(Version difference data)
Start of Block

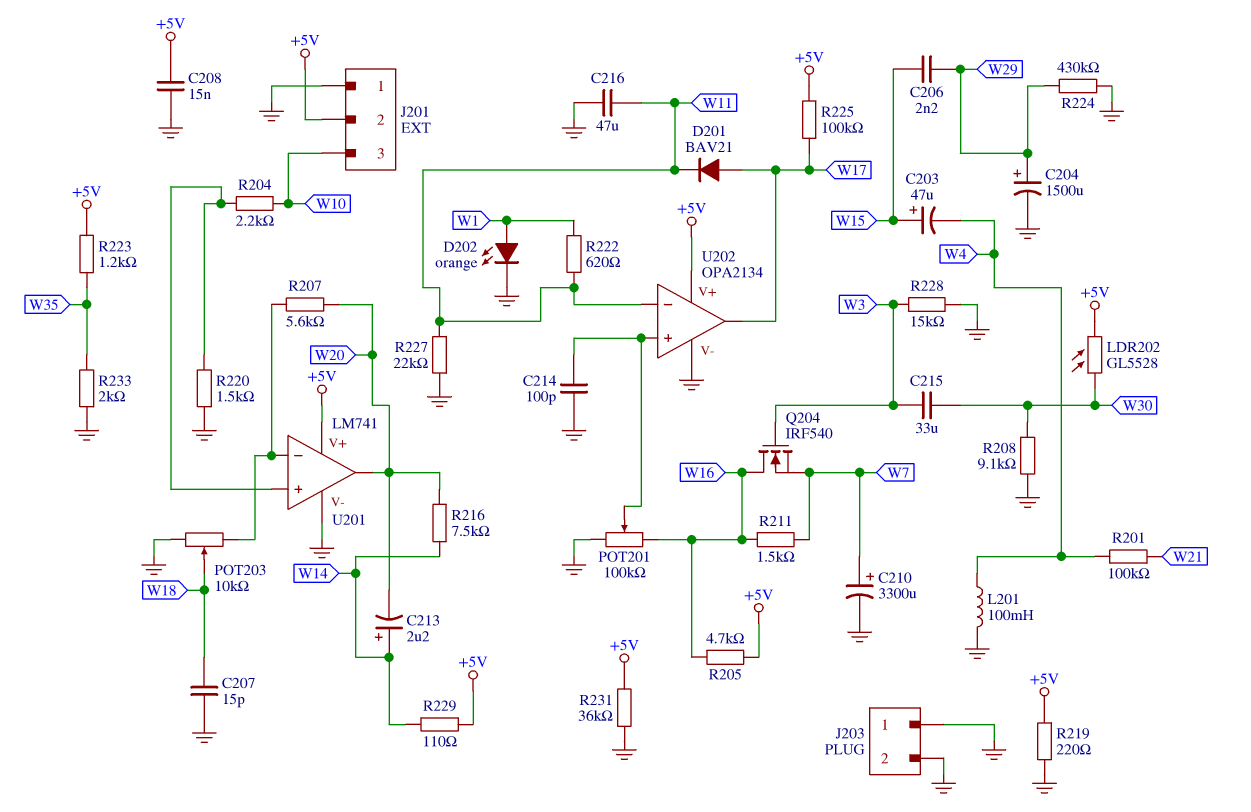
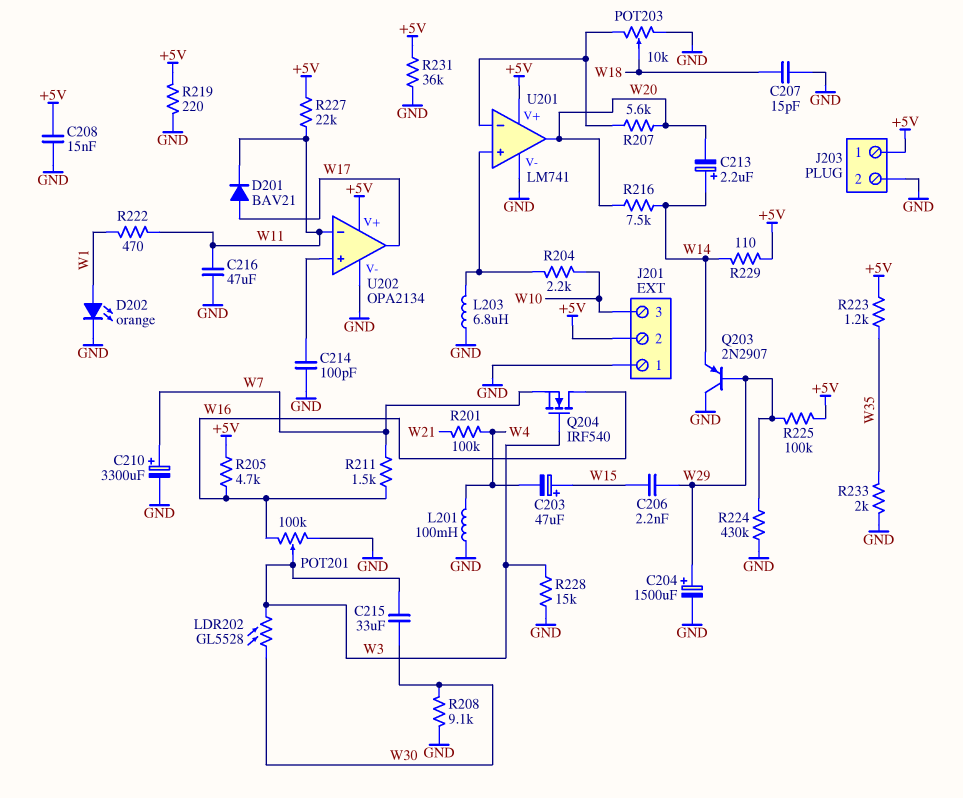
J203 pin 1: GND -> +5V
L203: none -> 6.8uH (GND, U201/in+)
LDR202: GL5528 (+5V, W30) -> GL5528 (W3, W30)
POT201: 100k (GND, W16, wiper U202/in+) -> 100k (GND, W16, wiper W3)
Q203: none -> PNP 2N2907 (B W29, C GND, E W14)
R220: 1.5k (GND, U201/in+) -> none
R222: 620 (W1, W11) -> 470 (W1, W11)
R225: 100k (+5V, W17) -> 100k (+5V, W29)
R227: 22k (GND, W11) -> 22k (+5V, W11)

End of Block

Exercise - The expected answer is the data retyped exactly, without pictures.

Answer box -
J203 pin 1: GND -> +5V
L203: none -> 6.8uH (GND, U201/in+)
LDR202: GL5528 (+5V, W30) -> GL5528 (W3, W30)
POT201: 100k (GND, W16, wiper U202/in+) -> 100k (GND, W16, wiper W3)
Q203: none -> PNP 2N2907 (B W29, C GND, E W14)
R220: 1.5k (GND, U201/in+) -> none
R222: 620 (W1, W11) -> 470 (W1, W11)
R225: 100k (+5V, W17) -> 100k (+5V, W29)
R227: 22k (GND, W11) -> 22k (+5V, W11)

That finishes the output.